(EXERCISE DETAILS):
Copy every line of the records below that holds the word "orange".

━━ TASK DATA

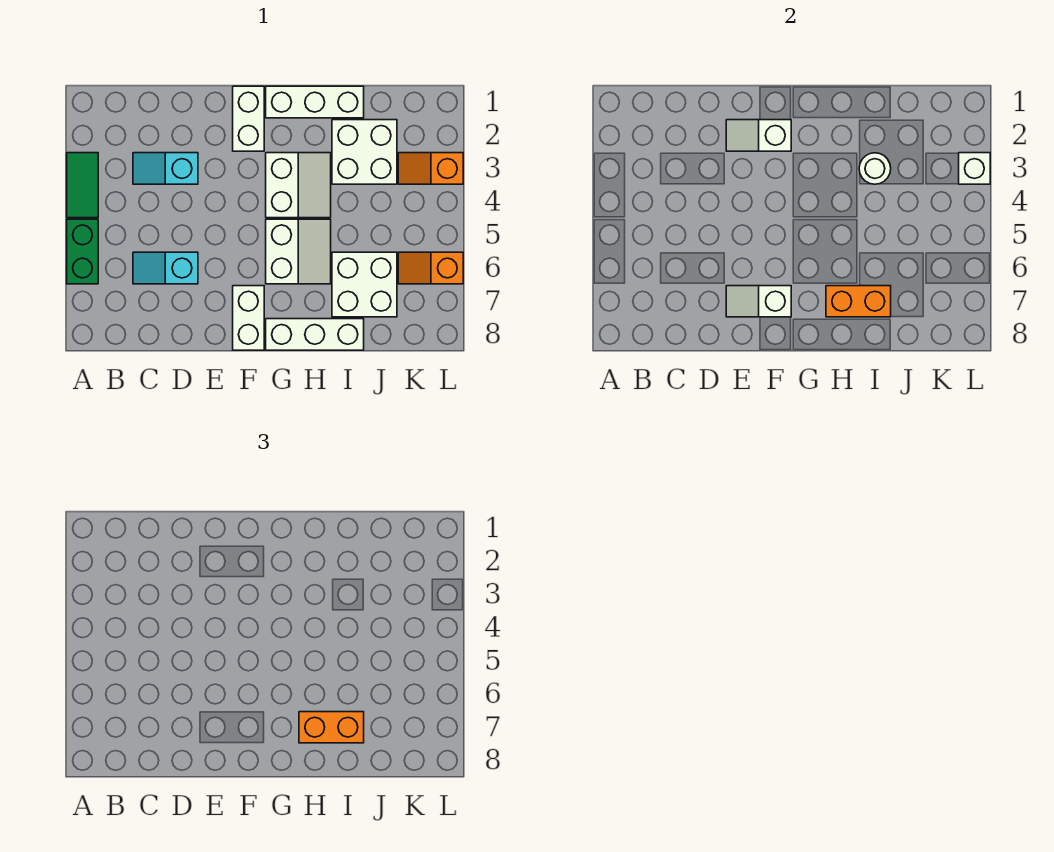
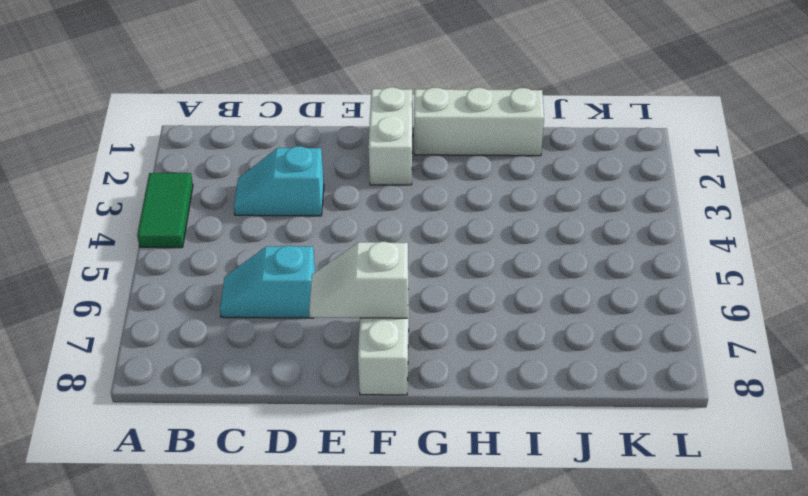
none -> green brick A5:A6 level 1
none -> white slope G3:H4 level 1 top G
none -> white slope G5:H6 level 1 top G

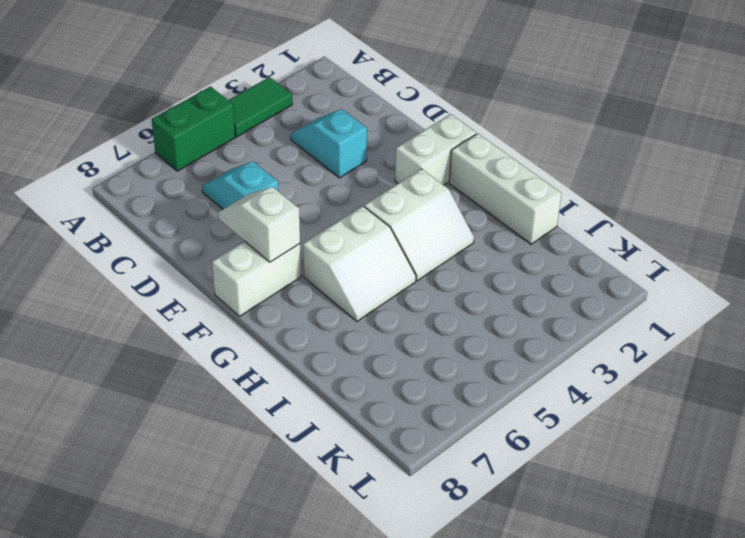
none -> white brick G8:I8 level 1
none -> white brick I2:J3 level 1
none -> white brick I6:J7 level 1

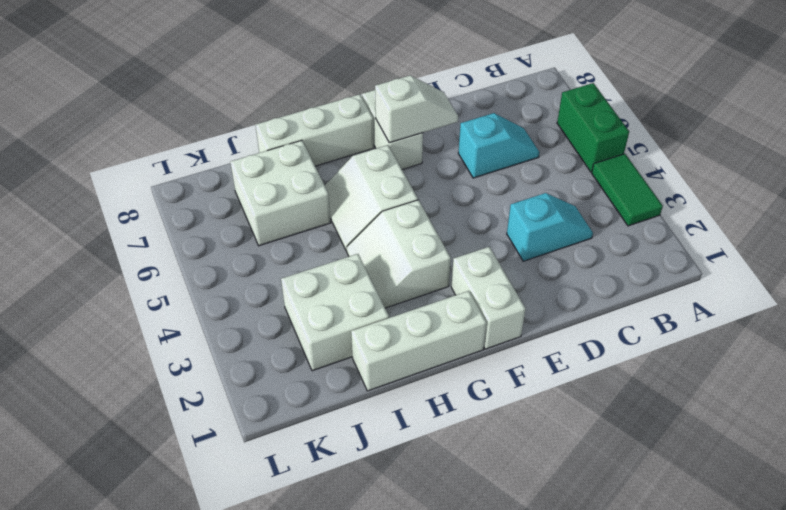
none -> orange slope K3:L3 level 1 top L
none -> orange slope K6:L6 level 1 top L
none -> white slope E2:F2 level 2 top F

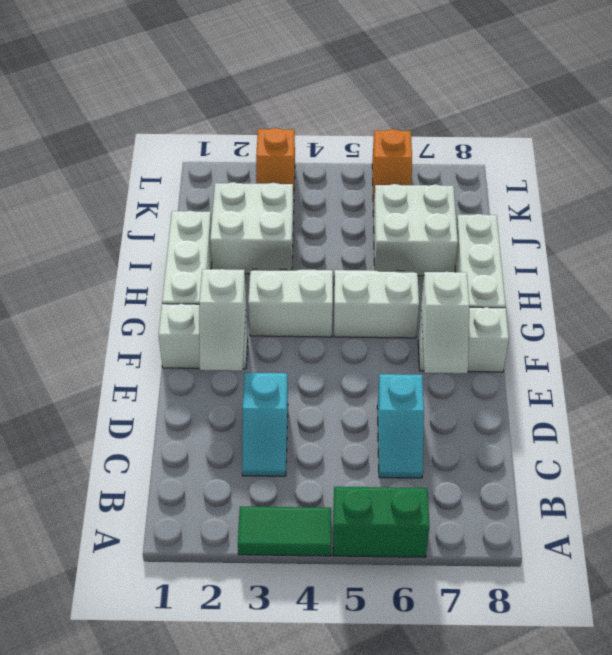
none -> orange brick H7:I7 level 2
none -> white round brick I3 level 2
none -> white brick L3 level 2

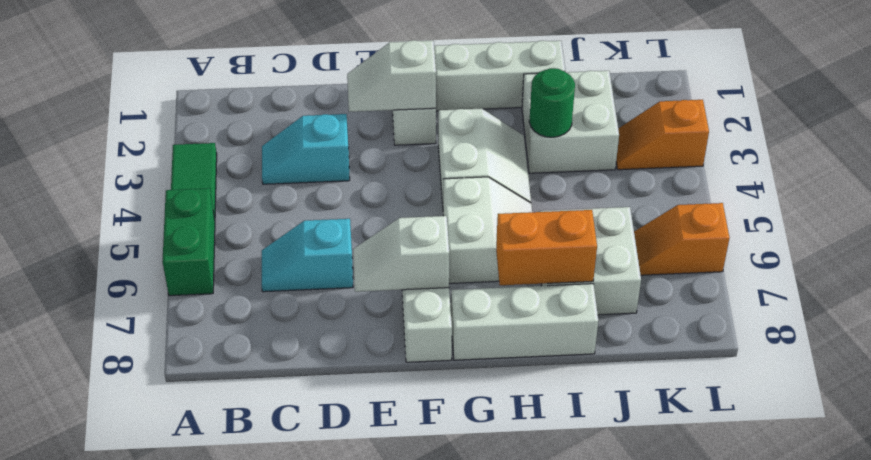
green round brick I3 level 2 -> white round brick I3 level 2
none -> white brick L3 level 2
none -> orange brick H7:I7 level 3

━━━━

(RESULT BELOW):
none -> orange slope K3:L3 level 1 top L
none -> orange slope K6:L6 level 1 top L
none -> orange brick H7:I7 level 2
none -> orange brick H7:I7 level 3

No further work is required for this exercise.